— WHAT IS NEEDED —
Line by line, check the data for the string "before" and state how many lines have it, nothing more.

— STORED DATA —
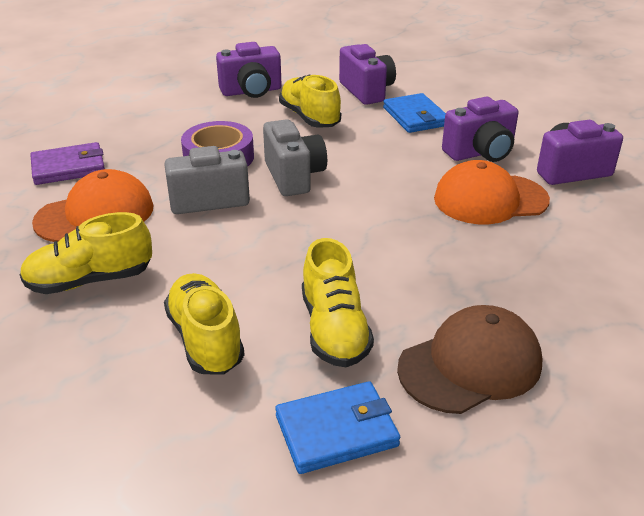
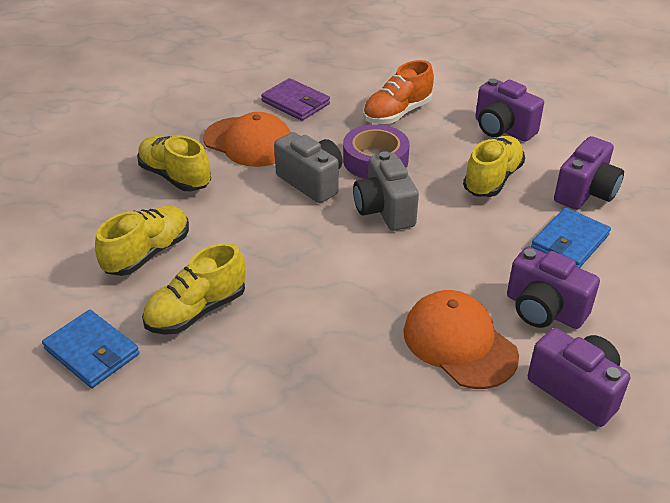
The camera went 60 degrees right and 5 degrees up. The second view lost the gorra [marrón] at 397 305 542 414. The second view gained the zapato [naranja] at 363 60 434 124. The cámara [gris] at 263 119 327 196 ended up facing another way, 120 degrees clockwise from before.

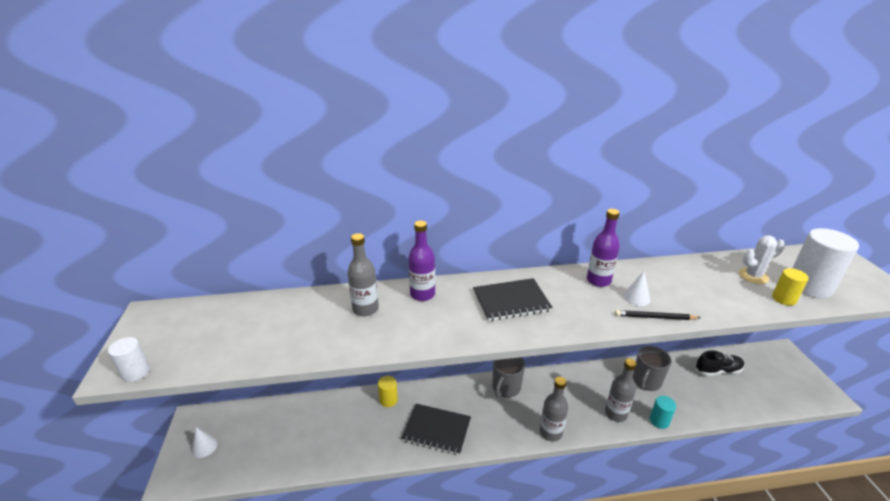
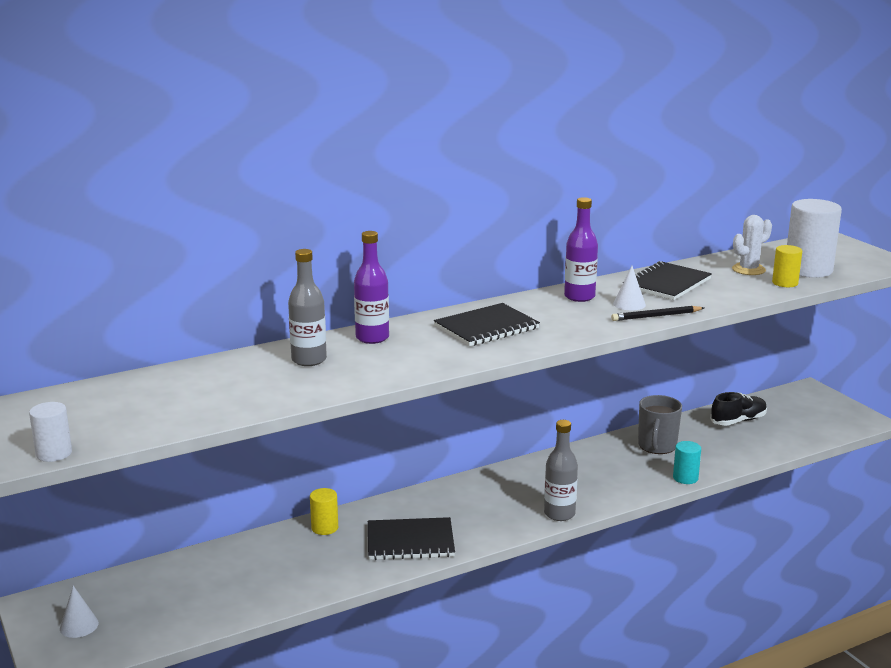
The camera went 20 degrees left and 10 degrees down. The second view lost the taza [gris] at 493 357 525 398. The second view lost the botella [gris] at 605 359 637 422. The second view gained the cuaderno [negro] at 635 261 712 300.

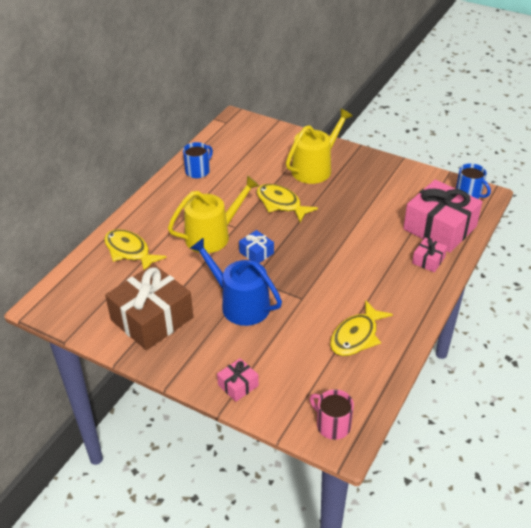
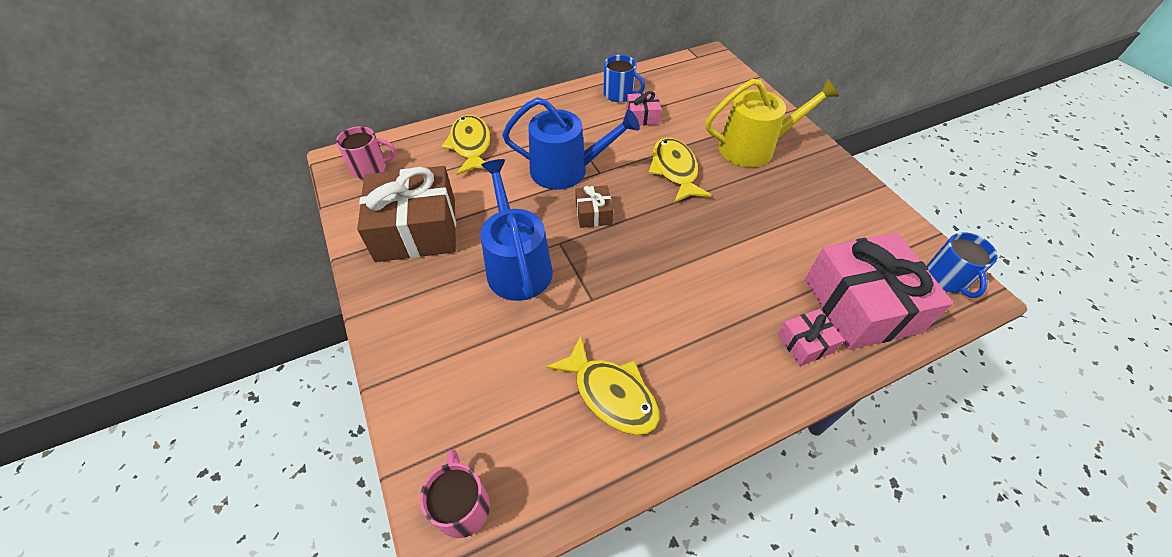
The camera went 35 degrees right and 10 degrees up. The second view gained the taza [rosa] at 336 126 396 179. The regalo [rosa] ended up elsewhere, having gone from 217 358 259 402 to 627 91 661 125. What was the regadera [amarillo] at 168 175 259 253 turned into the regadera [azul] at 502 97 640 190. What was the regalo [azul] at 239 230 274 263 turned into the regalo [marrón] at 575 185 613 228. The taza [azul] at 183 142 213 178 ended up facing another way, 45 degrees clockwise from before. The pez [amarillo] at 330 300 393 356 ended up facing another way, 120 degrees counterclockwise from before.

— RESULT FOR THIS TASK —
2